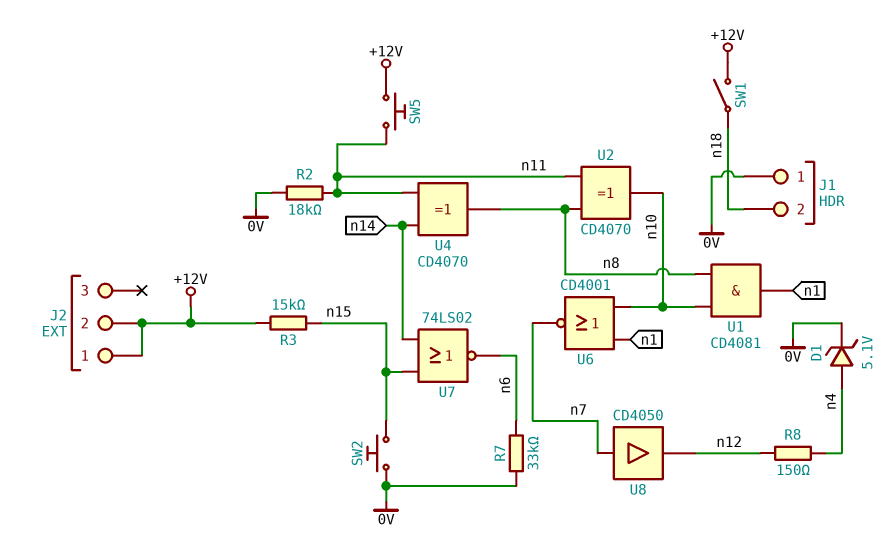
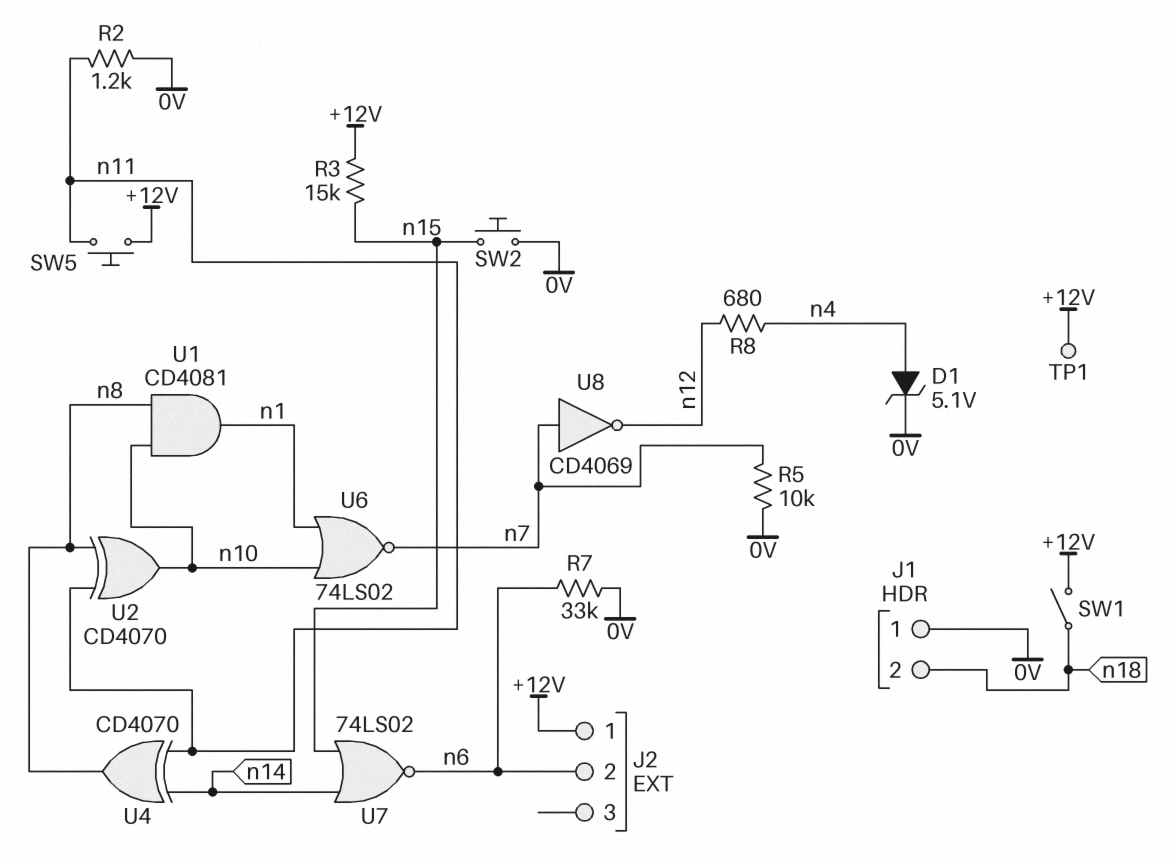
J2 pin 2: +12V -> n6
R2: 18k (0V, n11) -> 1.2k (0V, n11)
R5: none -> 10k (0V, n7)
R8: 150 (n4, n12) -> 680 (n4, n12)
TP1: none -> test point (+12V)
U6: NOR CD4001 (in n1, in n10, out n7) -> NOR 74LS02 (in n1, in n10, out n7)
U8: buffer CD4050 (in n7, out n12) -> NOT CD4069 (in n7, out n12)

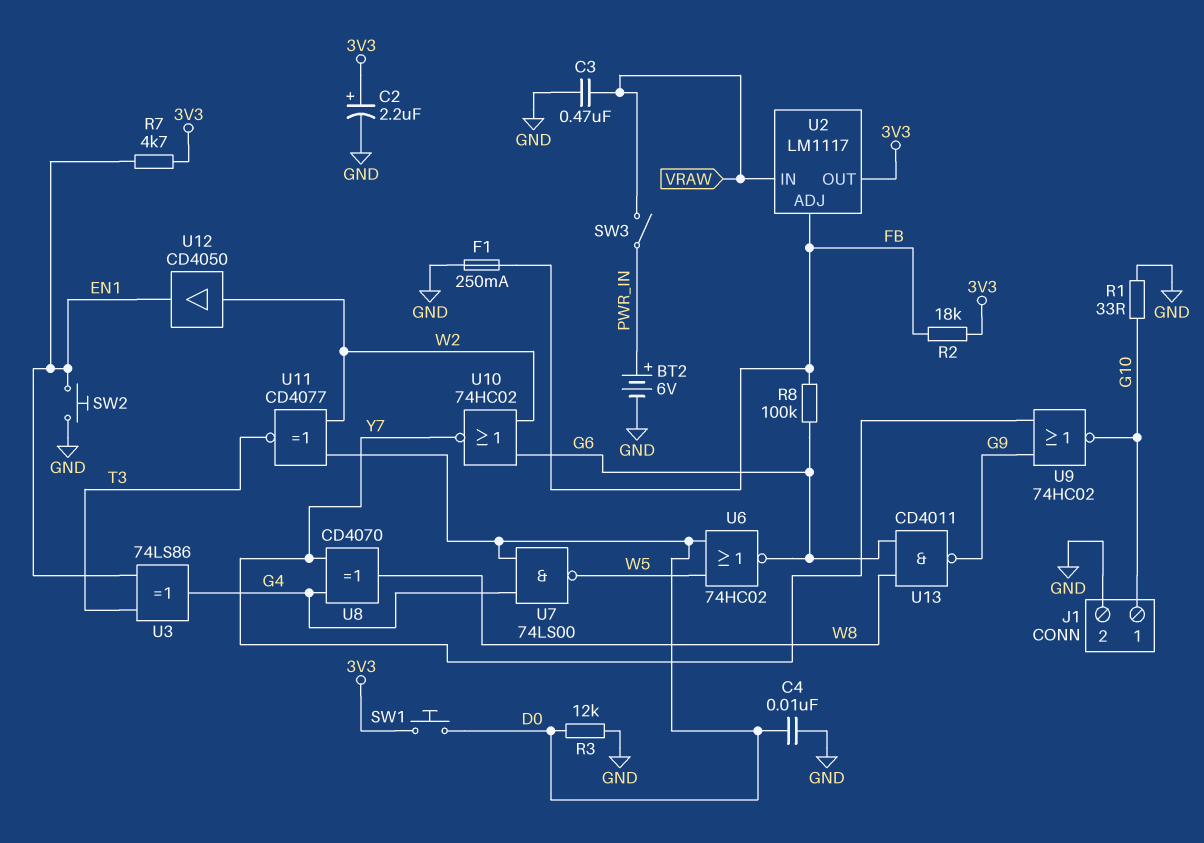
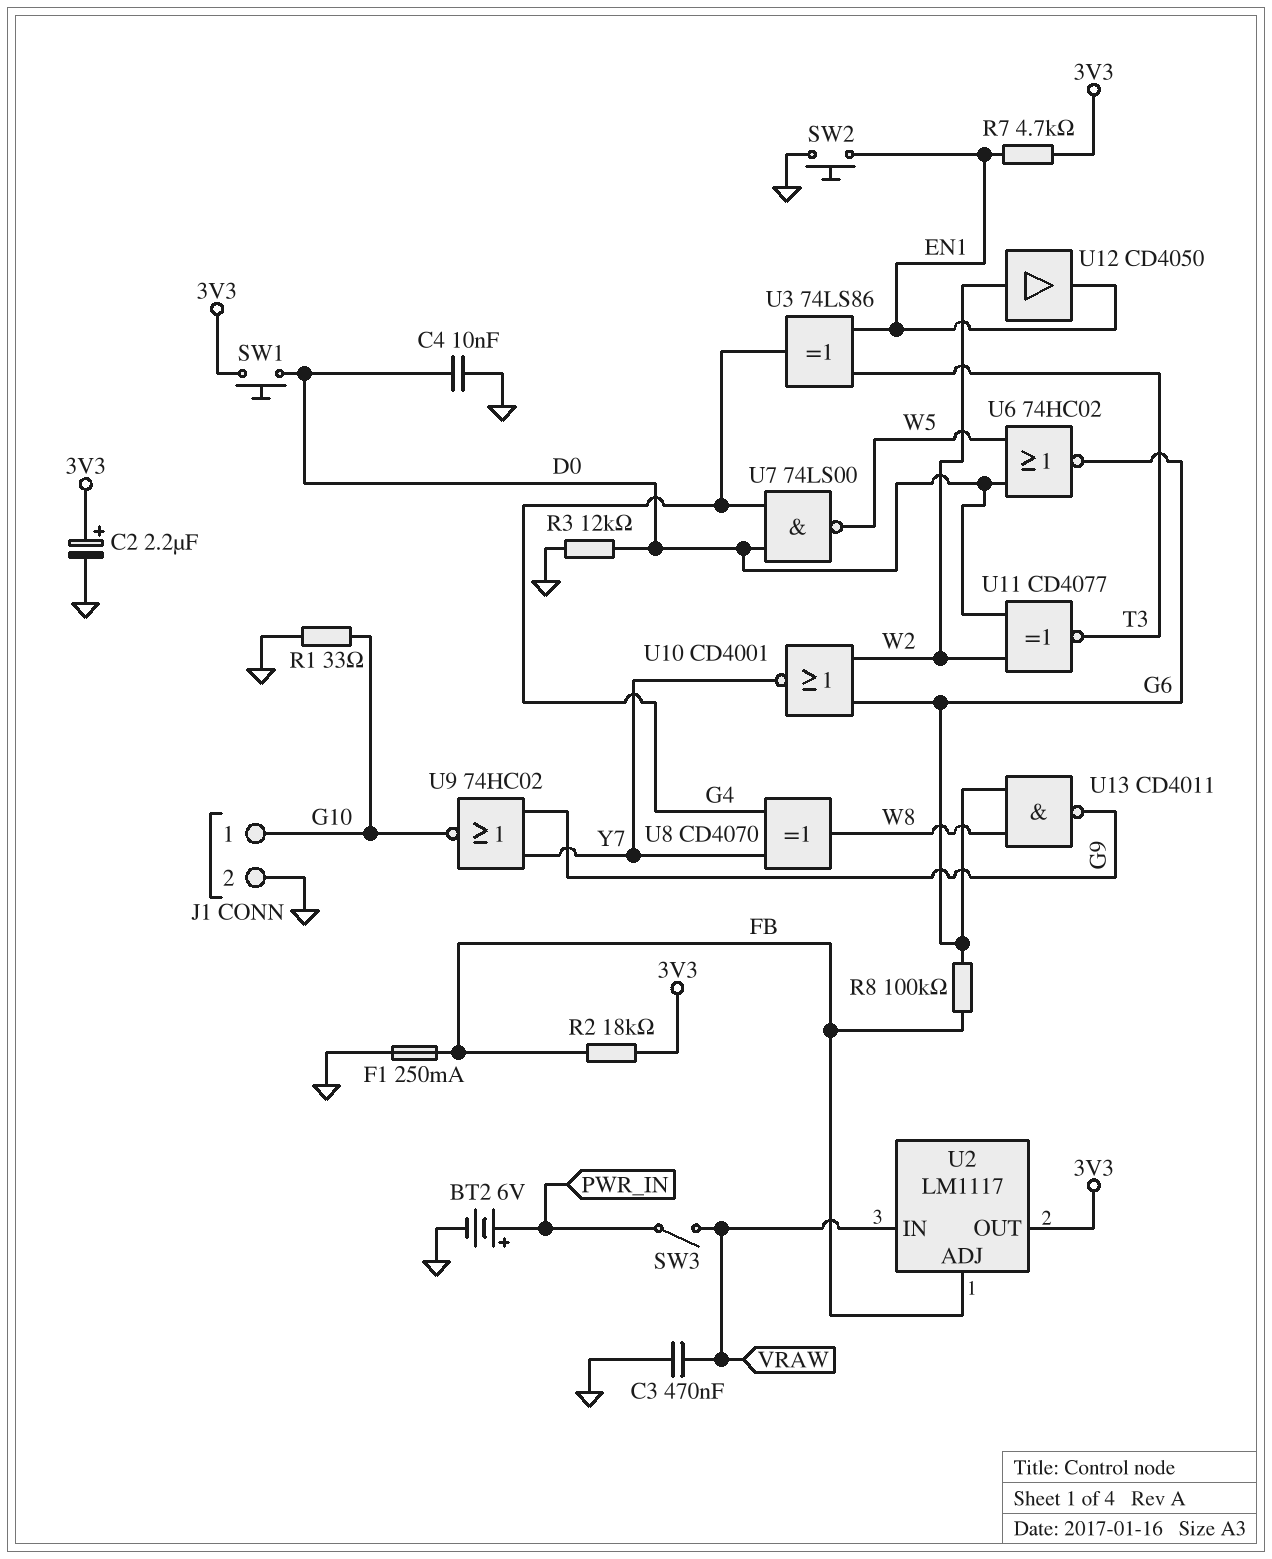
U10: NOR 74HC02 (in G6, in W2, out Y7) -> NOR CD4001 (in G6, in W2, out Y7)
----
> **TASK TO CARRY OUT**
Word for word, restate the lines from the one containing "U6: NOR CD4001" through the end of the listing, and nothing more. Skip the pictures.

> **RESPONSE**
U6: NOR CD4001 (in n1, in n10, out n7) -> NOR 74LS02 (in n1, in n10, out n7)
U8: buffer CD4050 (in n7, out n12) -> NOT CD4069 (in n7, out n12)

U10: NOR 74HC02 (in G6, in W2, out Y7) -> NOR CD4001 (in G6, in W2, out Y7)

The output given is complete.